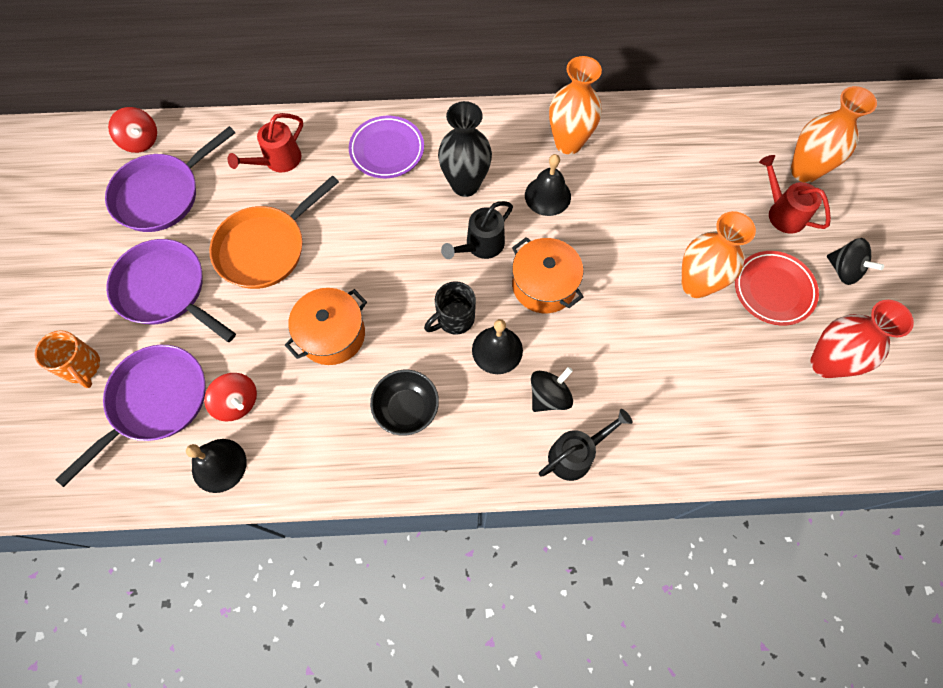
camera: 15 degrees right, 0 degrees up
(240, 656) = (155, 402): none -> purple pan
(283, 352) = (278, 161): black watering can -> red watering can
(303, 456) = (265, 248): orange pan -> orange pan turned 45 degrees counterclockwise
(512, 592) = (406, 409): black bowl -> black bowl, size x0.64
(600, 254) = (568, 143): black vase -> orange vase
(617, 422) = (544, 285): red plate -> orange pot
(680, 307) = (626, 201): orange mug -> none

- _DESCRIPTION OF THE TASK_
Your answer must be the lines from the one containing "(512, 592) = (406, 409): black" to the last line of the entries, repeated exactly and with nothing else.

- _EXERCISE RESPONSE_
(512, 592) = (406, 409): black bowl -> black bowl, size x0.64
(600, 254) = (568, 143): black vase -> orange vase
(617, 422) = (544, 285): red plate -> orange pot
(680, 307) = (626, 201): orange mug -> none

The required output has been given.